Assignment ▸
The response should consist solely of the lines running from the line with "J103 pin 3: +12V -> VSW" to the end of the data, retyped exactly.

=== Data provided ===

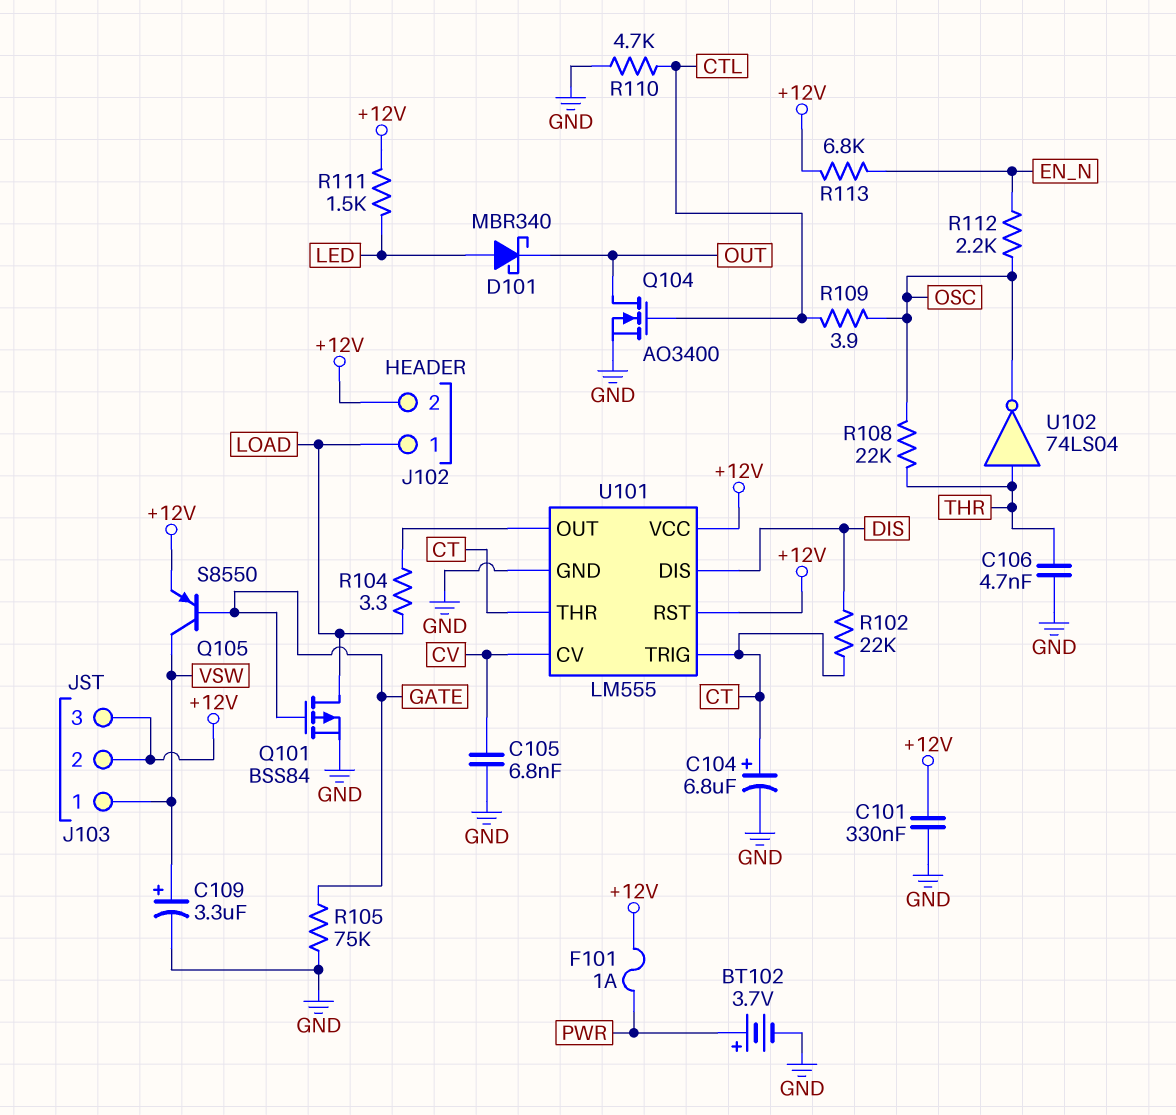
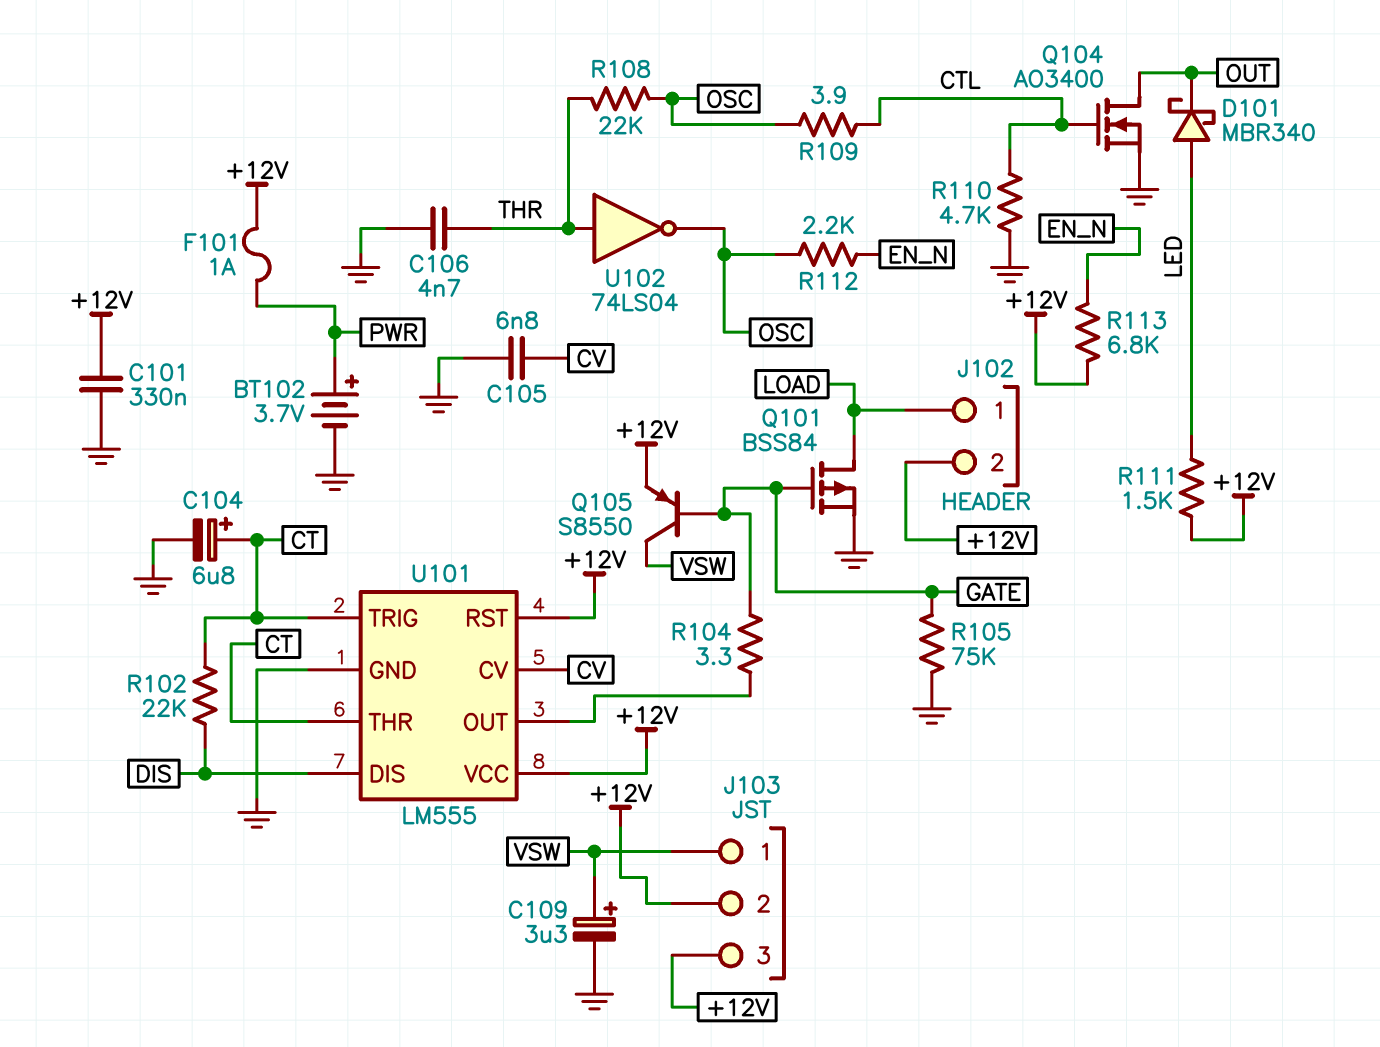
R104: 3.3 (LOAD, U101/OUT) -> 3.3 (GATE, U101/OUT)

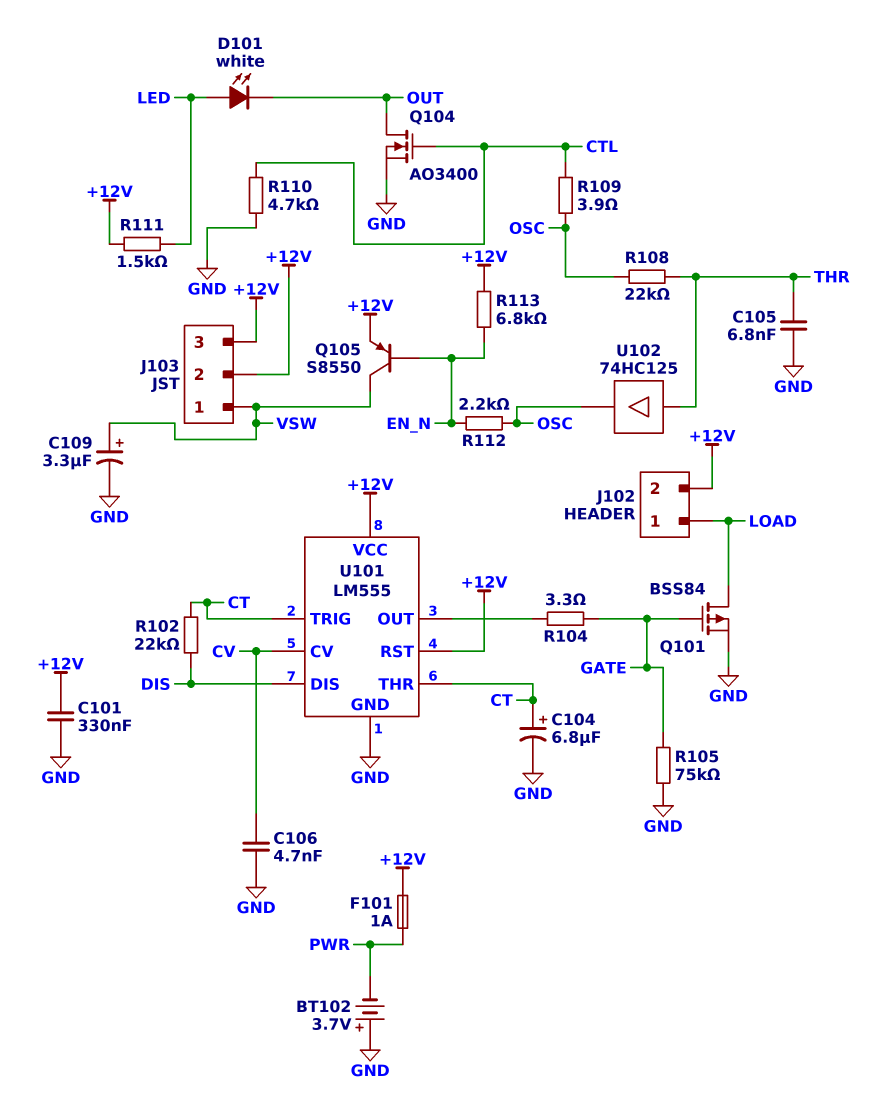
BT102: 3.7V (plus PWR, minus GND) -> 3.7V (plus GND, minus PWR)
C105: 6.8nF (CV, GND) -> 6.8nF (GND, THR)
C106: 4.7nF (GND, THR) -> 4.7nF (CV, GND)
D101: schottky MBR340 (A LED, K OUT) -> LED white (A LED, K OUT)
Q105: PNP S8550 (B GATE, C VSW, E +12V) -> PNP S8550 (B EN_N, C VSW, E +12V)
U102: NOT 74LS04 (in THR, out OSC) -> buffer 74HC125 (in THR, out OSC)

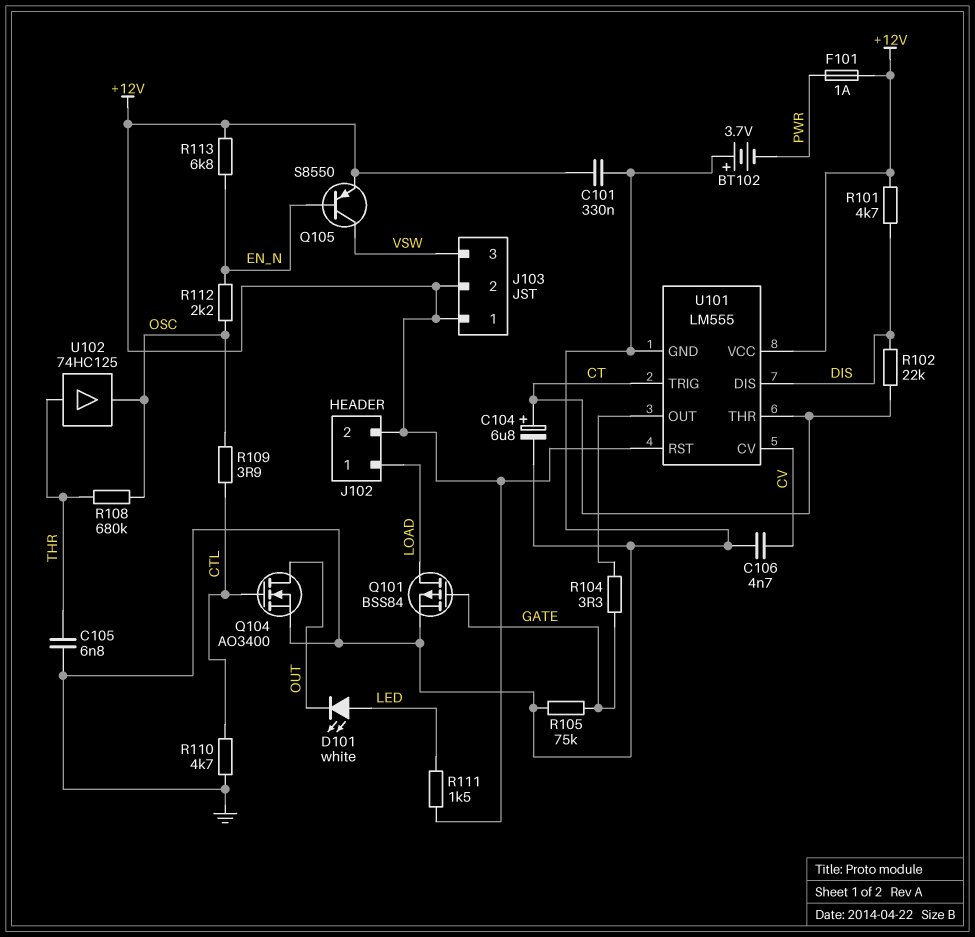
C109: 3.3uF (plus VSW, minus GND) -> none
J103 pin 1: VSW -> +12V
J103 pin 3: +12V -> VSW
R101: none -> 4.7k (+12V, DIS)
R108: 22k (OSC, THR) -> 680k (OSC, THR)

===

Expected answer ▸
J103 pin 3: +12V -> VSW
R101: none -> 4.7k (+12V, DIS)
R108: 22k (OSC, THR) -> 680k (OSC, THR)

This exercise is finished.